▸ **Exercise**: Search the data for the string "watering" and gather each line it is in.

▸ **The input**:
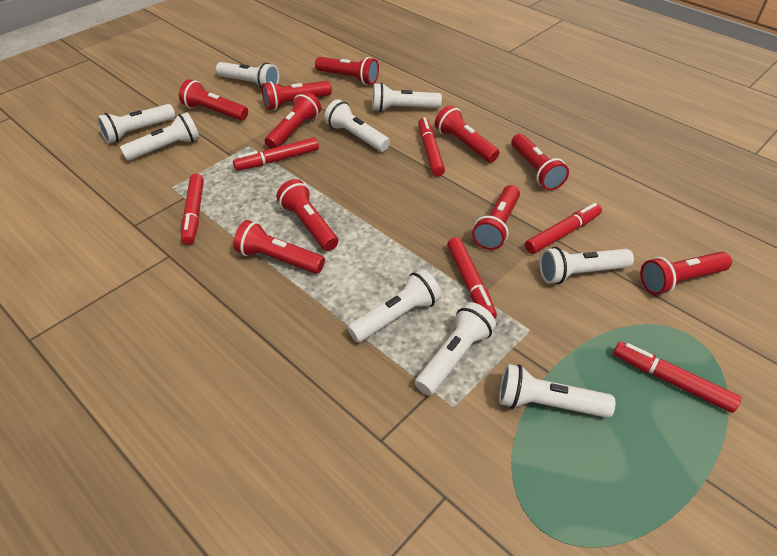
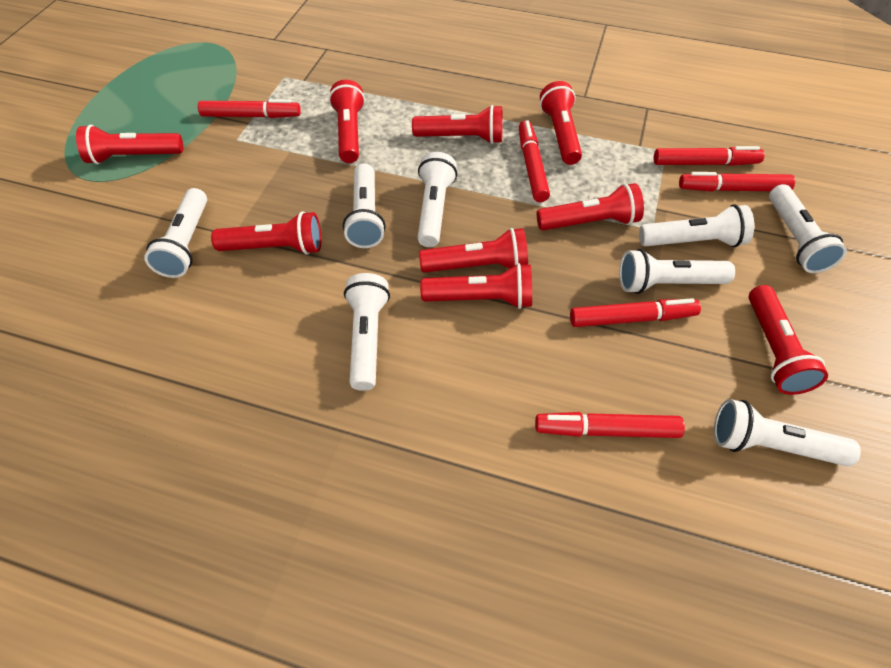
red flashlight: 10 -> 9
white flashlight: 9 -> 8

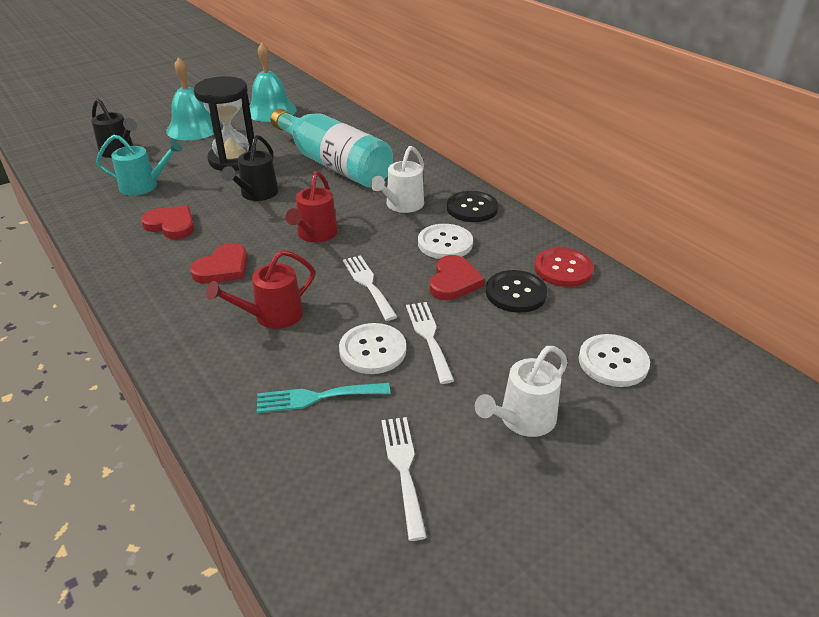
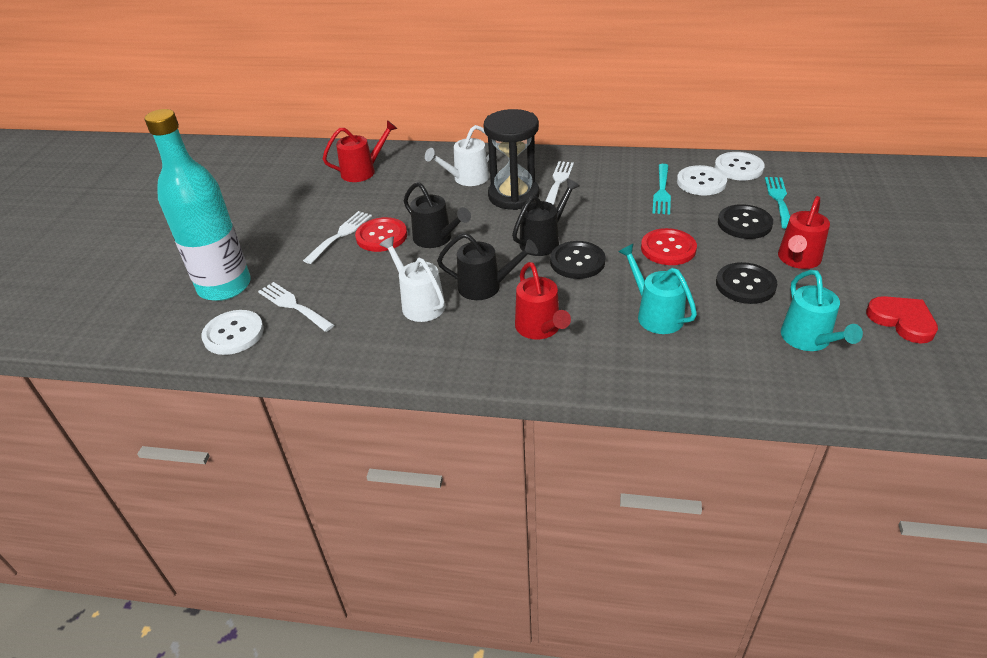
black button: 2 -> 3
black watering can: 2 -> 3
red button: 1 -> 2
red heart: 3 -> 1
red watering can: 2 -> 3
turquoise bell: 2 -> 0
turquoise fork: 1 -> 2
turquoise watering can: 1 -> 2

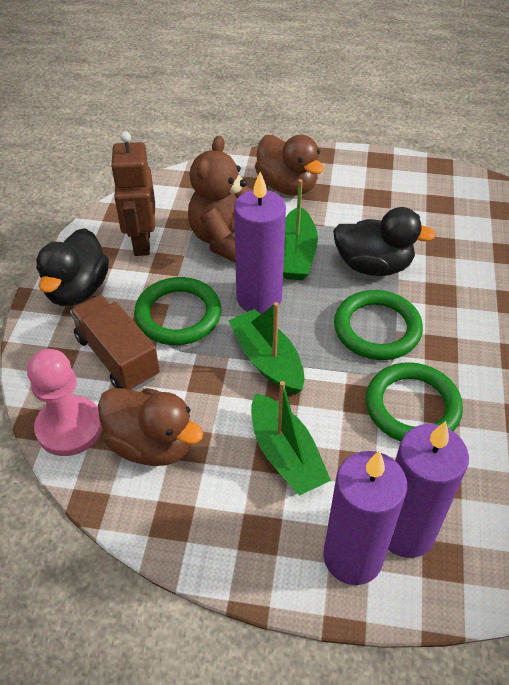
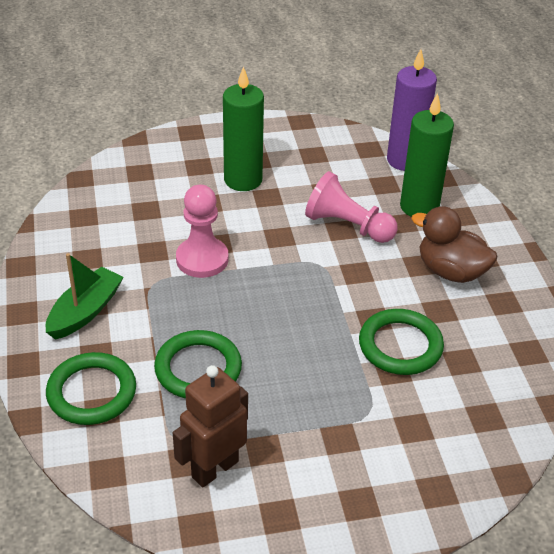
black duck: 2 -> 0
brown duck: 2 -> 1
brown teddy bear: 1 -> 0
brown truck: 1 -> 0
green boat: 3 -> 1
green candle: 0 -> 2
pink pawn: 1 -> 2
purple candle: 3 -> 1

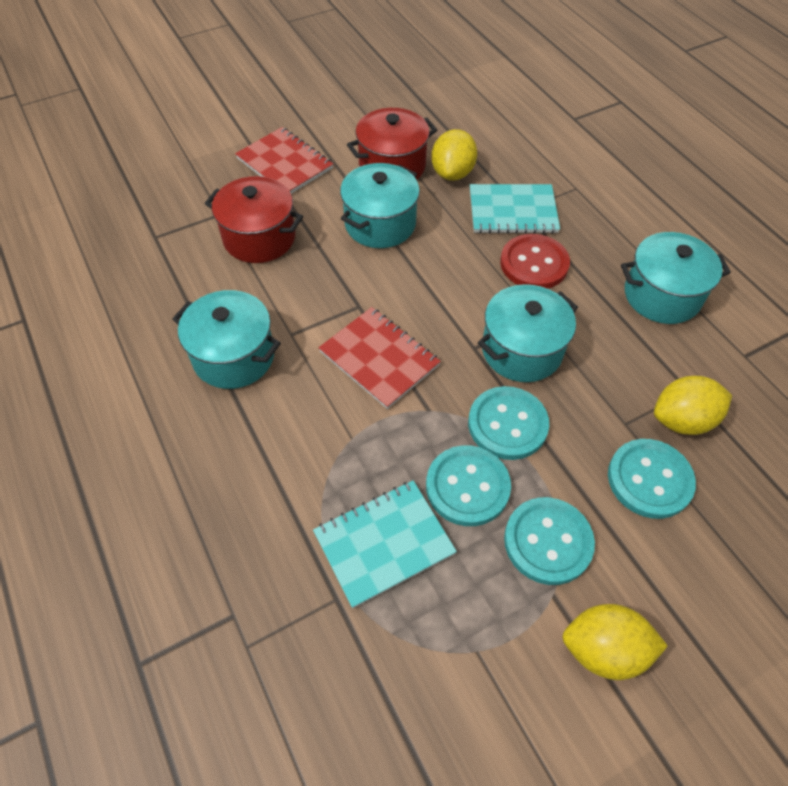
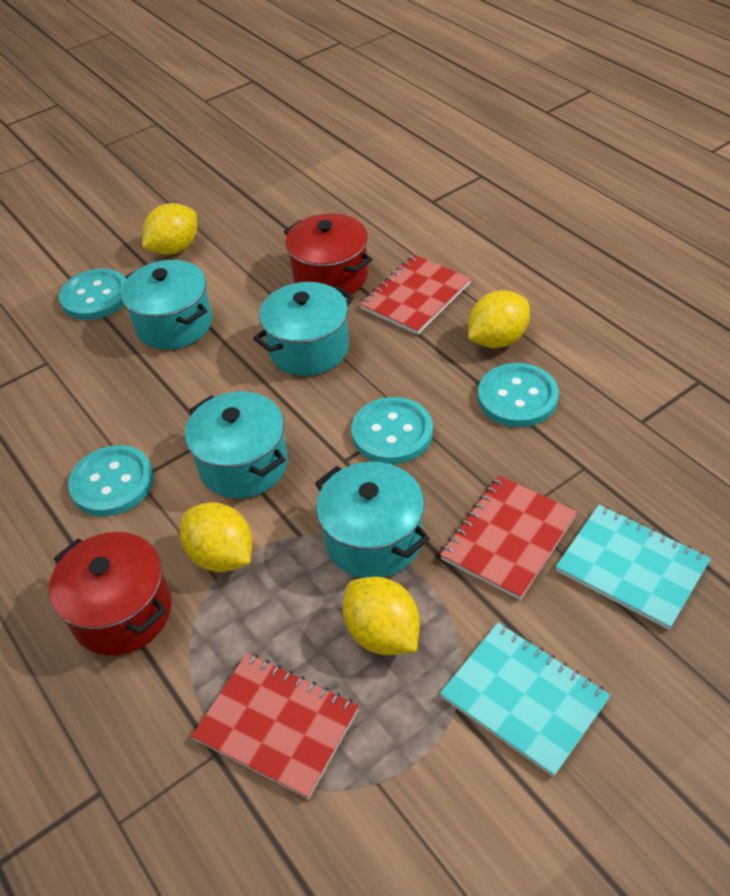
red button: 1 -> 0
red notebook: 2 -> 3
yellow lemon: 3 -> 4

▸ **Response**:
black watering can: 2 -> 3
red watering can: 2 -> 3
turquoise watering can: 1 -> 2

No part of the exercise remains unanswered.